* [AIM OF THE EXERCISE]: Leave the pictures out and restate every line below exactly.

RECORDS TO PROCESS section start

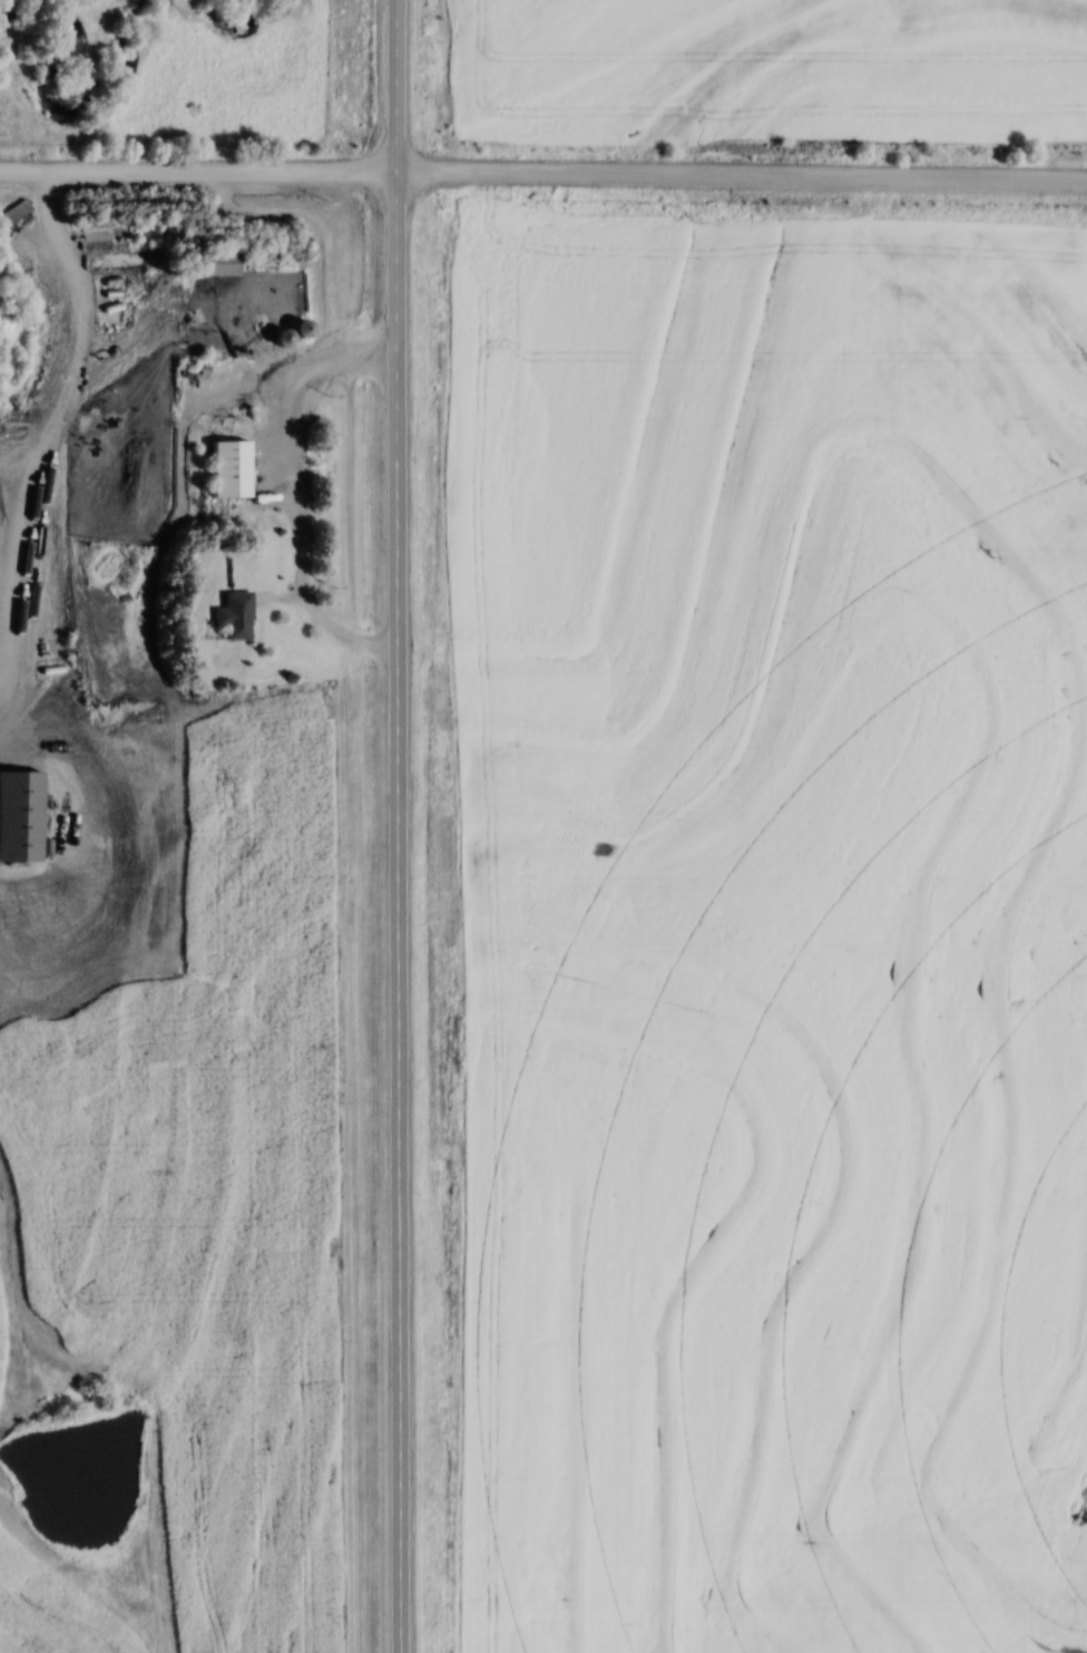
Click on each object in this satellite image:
road: (395, 86)
road: (197, 171)
road: (741, 178)
building: (15, 213)
building: (223, 261)
building: (233, 469)
road: (292, 501)
building: (239, 615)
road: (398, 912)

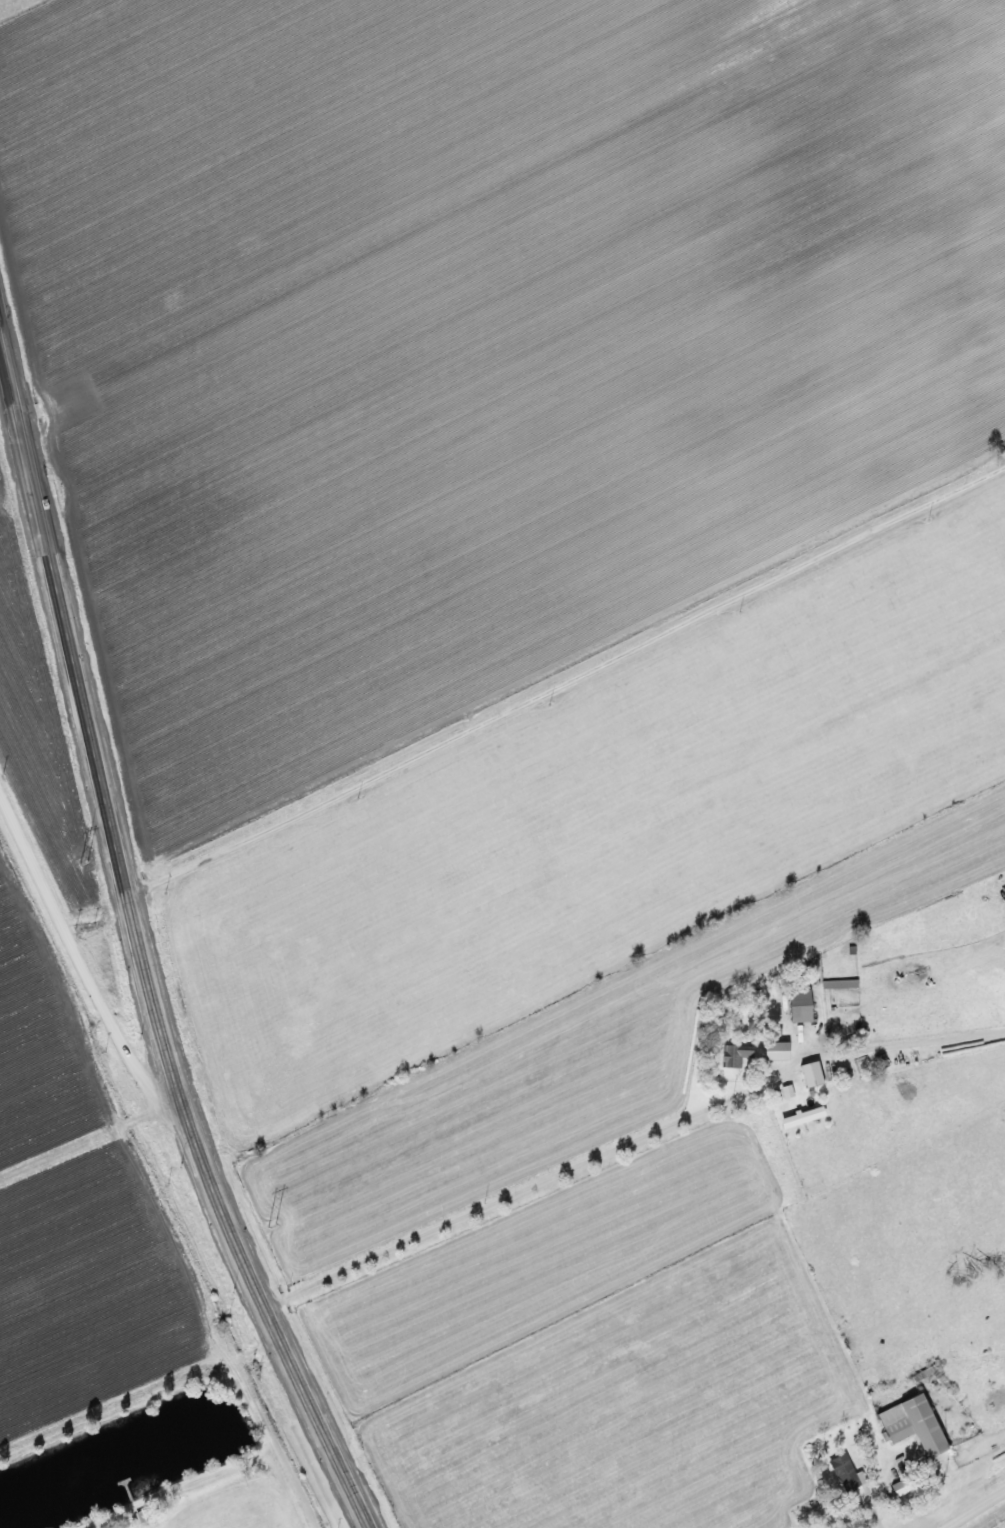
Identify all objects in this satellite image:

RECORDS TO PROCESS section end

* [RESULT]:
Click on each object in this satellite image:
road: (395, 86)
road: (197, 171)
road: (741, 178)
building: (15, 213)
building: (223, 261)
building: (233, 469)
road: (292, 501)
building: (239, 615)
road: (398, 912)

Identify all objects in this satellite image:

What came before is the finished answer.